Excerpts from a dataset
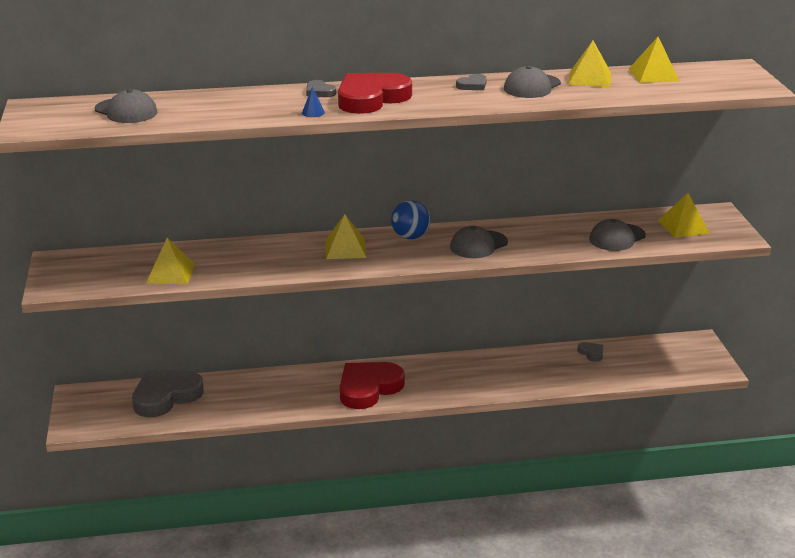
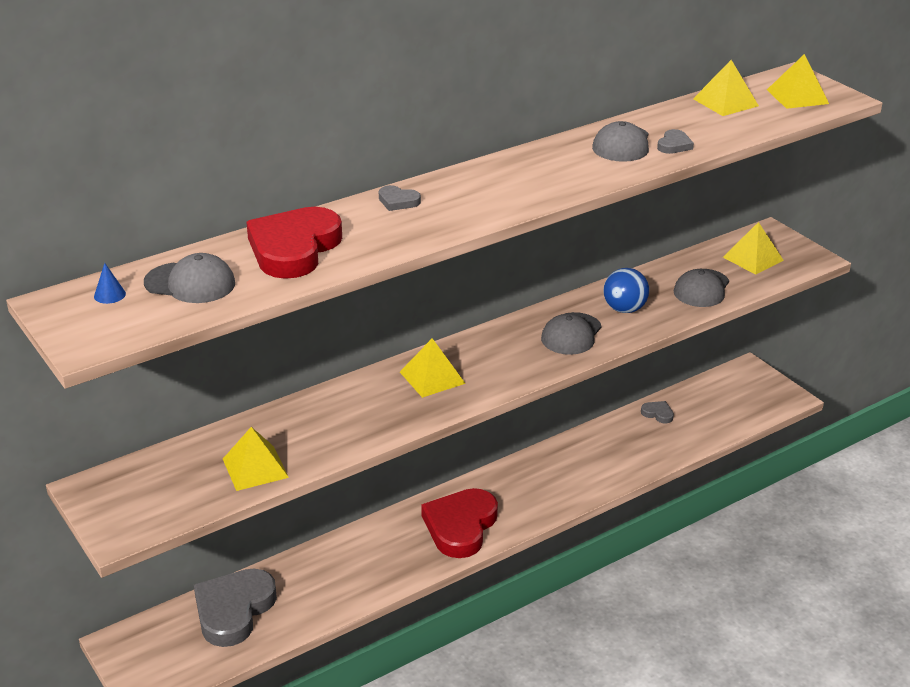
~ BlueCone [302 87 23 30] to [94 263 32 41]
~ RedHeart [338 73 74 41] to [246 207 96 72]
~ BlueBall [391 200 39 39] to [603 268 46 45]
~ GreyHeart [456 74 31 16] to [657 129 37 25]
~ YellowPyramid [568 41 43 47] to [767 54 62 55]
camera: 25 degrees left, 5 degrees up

_ACTION ITEM_
Return each record above as it stands. Pictures stay out.

_FINAL ANSWER_
~ BlueCone [302 87 23 30] to [94 263 32 41]
~ RedHeart [338 73 74 41] to [246 207 96 72]
~ BlueBall [391 200 39 39] to [603 268 46 45]
~ GreyHeart [456 74 31 16] to [657 129 37 25]
~ YellowPyramid [568 41 43 47] to [767 54 62 55]
camera: 25 degrees left, 5 degrees up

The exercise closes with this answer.